YOUR GOAL:
Go through all the records below and swap every "specified word" for "listed word", keeping every other character as it is.

MATERIAL PROVIDED:

============================================================

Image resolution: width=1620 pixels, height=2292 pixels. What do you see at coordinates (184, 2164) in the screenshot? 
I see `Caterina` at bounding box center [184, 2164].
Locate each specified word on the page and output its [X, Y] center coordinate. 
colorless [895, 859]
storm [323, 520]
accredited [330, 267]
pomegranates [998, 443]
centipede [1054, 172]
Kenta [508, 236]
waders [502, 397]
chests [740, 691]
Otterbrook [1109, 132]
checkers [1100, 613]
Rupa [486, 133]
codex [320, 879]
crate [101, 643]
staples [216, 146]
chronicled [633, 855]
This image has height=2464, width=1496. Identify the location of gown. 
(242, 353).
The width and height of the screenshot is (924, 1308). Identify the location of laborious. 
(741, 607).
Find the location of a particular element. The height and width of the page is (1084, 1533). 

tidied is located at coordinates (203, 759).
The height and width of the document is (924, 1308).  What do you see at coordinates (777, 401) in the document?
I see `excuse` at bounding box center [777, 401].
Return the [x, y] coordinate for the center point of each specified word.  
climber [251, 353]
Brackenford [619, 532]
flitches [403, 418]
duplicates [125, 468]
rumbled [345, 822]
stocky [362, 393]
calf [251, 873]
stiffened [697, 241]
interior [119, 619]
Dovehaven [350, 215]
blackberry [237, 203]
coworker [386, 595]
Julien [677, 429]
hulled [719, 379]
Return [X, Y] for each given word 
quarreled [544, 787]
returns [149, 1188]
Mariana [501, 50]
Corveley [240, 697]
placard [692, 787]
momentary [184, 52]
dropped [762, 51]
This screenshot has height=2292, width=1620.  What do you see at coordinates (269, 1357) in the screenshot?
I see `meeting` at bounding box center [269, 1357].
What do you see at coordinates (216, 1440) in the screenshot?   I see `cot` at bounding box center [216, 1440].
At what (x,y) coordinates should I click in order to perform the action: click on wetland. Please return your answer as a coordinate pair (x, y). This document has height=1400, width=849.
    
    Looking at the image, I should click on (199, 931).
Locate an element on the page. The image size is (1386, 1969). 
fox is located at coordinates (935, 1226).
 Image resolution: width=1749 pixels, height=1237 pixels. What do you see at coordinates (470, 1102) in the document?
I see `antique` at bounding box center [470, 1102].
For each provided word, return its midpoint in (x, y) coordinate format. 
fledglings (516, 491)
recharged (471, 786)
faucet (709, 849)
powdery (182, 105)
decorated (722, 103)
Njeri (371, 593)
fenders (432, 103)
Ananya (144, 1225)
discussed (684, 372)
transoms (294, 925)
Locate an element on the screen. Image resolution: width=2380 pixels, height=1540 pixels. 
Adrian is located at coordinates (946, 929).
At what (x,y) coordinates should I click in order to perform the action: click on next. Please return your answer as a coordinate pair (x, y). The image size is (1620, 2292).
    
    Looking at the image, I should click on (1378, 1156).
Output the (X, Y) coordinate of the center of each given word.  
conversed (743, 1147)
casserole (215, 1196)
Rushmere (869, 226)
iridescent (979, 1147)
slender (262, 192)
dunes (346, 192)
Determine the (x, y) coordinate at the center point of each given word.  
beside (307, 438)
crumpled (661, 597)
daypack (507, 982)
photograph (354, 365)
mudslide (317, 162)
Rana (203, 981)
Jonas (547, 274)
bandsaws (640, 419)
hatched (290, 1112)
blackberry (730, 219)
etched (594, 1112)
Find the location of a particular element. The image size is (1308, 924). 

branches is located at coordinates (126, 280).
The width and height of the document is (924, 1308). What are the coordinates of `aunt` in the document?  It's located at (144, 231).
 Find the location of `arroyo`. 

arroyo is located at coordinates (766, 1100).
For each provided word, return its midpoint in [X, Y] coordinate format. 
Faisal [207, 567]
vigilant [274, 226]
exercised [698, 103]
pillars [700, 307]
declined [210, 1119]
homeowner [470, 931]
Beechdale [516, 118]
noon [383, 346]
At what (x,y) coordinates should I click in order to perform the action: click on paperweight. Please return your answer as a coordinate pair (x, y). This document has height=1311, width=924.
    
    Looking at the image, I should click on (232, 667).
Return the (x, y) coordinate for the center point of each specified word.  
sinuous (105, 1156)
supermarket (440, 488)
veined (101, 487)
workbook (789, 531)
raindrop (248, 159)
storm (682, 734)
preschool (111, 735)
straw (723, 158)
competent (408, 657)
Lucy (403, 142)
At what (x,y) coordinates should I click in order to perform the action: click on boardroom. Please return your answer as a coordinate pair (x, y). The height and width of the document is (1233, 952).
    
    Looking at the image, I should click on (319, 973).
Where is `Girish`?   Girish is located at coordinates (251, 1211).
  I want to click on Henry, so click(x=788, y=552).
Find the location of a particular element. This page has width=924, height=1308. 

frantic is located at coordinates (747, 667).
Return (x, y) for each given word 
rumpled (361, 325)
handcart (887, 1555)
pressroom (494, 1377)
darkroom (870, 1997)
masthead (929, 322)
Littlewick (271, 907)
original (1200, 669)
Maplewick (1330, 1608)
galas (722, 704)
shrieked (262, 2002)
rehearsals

============================================================

SOLUTION FOR THIS TASK:
Image resolution: width=1620 pixels, height=2292 pixels. What do you see at coordinates (184, 2164) in the screenshot? 
I see `Caterina` at bounding box center [184, 2164].
Locate each listed word on the page and output its [X, Y] center coordinate. 
colorless [895, 859]
storm [323, 520]
accredited [330, 267]
pomegranates [998, 443]
centipede [1054, 172]
Kenta [508, 236]
waders [502, 397]
chests [740, 691]
Otterbrook [1109, 132]
checkers [1100, 613]
Rupa [486, 133]
codex [320, 879]
crate [101, 643]
staples [216, 146]
chronicled [633, 855]
This image has height=2464, width=1496. Identify the location of gown. 
(242, 353).
The width and height of the screenshot is (924, 1308). Identify the location of laborious. 
(741, 607).
Find the location of a particular element. The height and width of the page is (1084, 1533). 

tidied is located at coordinates (203, 759).
The height and width of the document is (924, 1308).  What do you see at coordinates (777, 401) in the document?
I see `excuse` at bounding box center [777, 401].
Return the [x, y] coordinate for the center point of each listed word.  
climber [251, 353]
Brackenford [619, 532]
flitches [403, 418]
duplicates [125, 468]
rumbled [345, 822]
stocky [362, 393]
calf [251, 873]
stiffened [697, 241]
interior [119, 619]
Dovehaven [350, 215]
blackberry [237, 203]
coworker [386, 595]
Julien [677, 429]
hulled [719, 379]
Return [X, Y] for each given word 
quarreled [544, 787]
returns [149, 1188]
Mariana [501, 50]
Corveley [240, 697]
placard [692, 787]
momentary [184, 52]
dropped [762, 51]
This screenshot has height=2292, width=1620.  What do you see at coordinates (269, 1357) in the screenshot?
I see `meeting` at bounding box center [269, 1357].
What do you see at coordinates (216, 1440) in the screenshot?   I see `cot` at bounding box center [216, 1440].
At what (x,y) coordinates should I click in order to perform the action: click on wetland. Please return your answer as a coordinate pair (x, y). This document has height=1400, width=849.
    
    Looking at the image, I should click on (199, 931).
Locate an element on the page. The image size is (1386, 1969). 
fox is located at coordinates (935, 1226).
 Image resolution: width=1749 pixels, height=1237 pixels. What do you see at coordinates (470, 1102) in the document?
I see `antique` at bounding box center [470, 1102].
For each provided word, return its midpoint in (x, y) coordinate format. 
fledglings (516, 491)
recharged (471, 786)
faucet (709, 849)
powdery (182, 105)
decorated (722, 103)
Njeri (371, 593)
fenders (432, 103)
Ananya (144, 1225)
discussed (684, 372)
transoms (294, 925)
Locate an element on the screen. Image resolution: width=2380 pixels, height=1540 pixels. 
Adrian is located at coordinates (946, 929).
At what (x,y) coordinates should I click in order to perform the action: click on next. Please return your answer as a coordinate pair (x, y). The image size is (1620, 2292).
    
    Looking at the image, I should click on (1378, 1156).
Output the (X, Y) coordinate of the center of each given word.  
conversed (743, 1147)
casserole (215, 1196)
Rushmere (869, 226)
iridescent (979, 1147)
slender (262, 192)
dunes (346, 192)
Determine the (x, y) coordinate at the center point of each given word.  
beside (307, 438)
crumpled (661, 597)
daypack (507, 982)
photograph (354, 365)
mudslide (317, 162)
Rana (203, 981)
Jonas (547, 274)
bandsaws (640, 419)
hatched (290, 1112)
blackberry (730, 219)
etched (594, 1112)
Find the location of a particular element. The image size is (1308, 924). 

branches is located at coordinates (126, 280).
The width and height of the document is (924, 1308). What are the coordinates of `aunt` in the document?  It's located at (144, 231).
 Find the location of `arroyo`. 

arroyo is located at coordinates (766, 1100).
For each provided word, return its midpoint in [X, Y] coordinate format. 
Faisal [207, 567]
vigilant [274, 226]
exercised [698, 103]
pillars [700, 307]
declined [210, 1119]
homeowner [470, 931]
Beechdale [516, 118]
noon [383, 346]
At what (x,y) coordinates should I click in order to perform the action: click on paperweight. Please return your answer as a coordinate pair (x, y). This document has height=1311, width=924.
    
    Looking at the image, I should click on (232, 667).
Return the (x, y) coordinate for the center point of each listed word.  
sinuous (105, 1156)
supermarket (440, 488)
veined (101, 487)
workbook (789, 531)
raindrop (248, 159)
storm (682, 734)
preschool (111, 735)
straw (723, 158)
competent (408, 657)
Lucy (403, 142)
At what (x,y) coordinates should I click in order to perform the action: click on boardroom. Please return your answer as a coordinate pair (x, y). The height and width of the document is (1233, 952).
    
    Looking at the image, I should click on (319, 973).
Where is `Girish`?   Girish is located at coordinates (251, 1211).
  I want to click on Henry, so click(x=788, y=552).
Find the location of a particular element. This page has width=924, height=1308. 

frantic is located at coordinates (747, 667).
Return (x, y) for each given word 
rumpled (361, 325)
handcart (887, 1555)
pressroom (494, 1377)
darkroom (870, 1997)
masthead (929, 322)
Littlewick (271, 907)
original (1200, 669)
Maplewick (1330, 1608)
galas (722, 704)
shrieked (262, 2002)
rehearsals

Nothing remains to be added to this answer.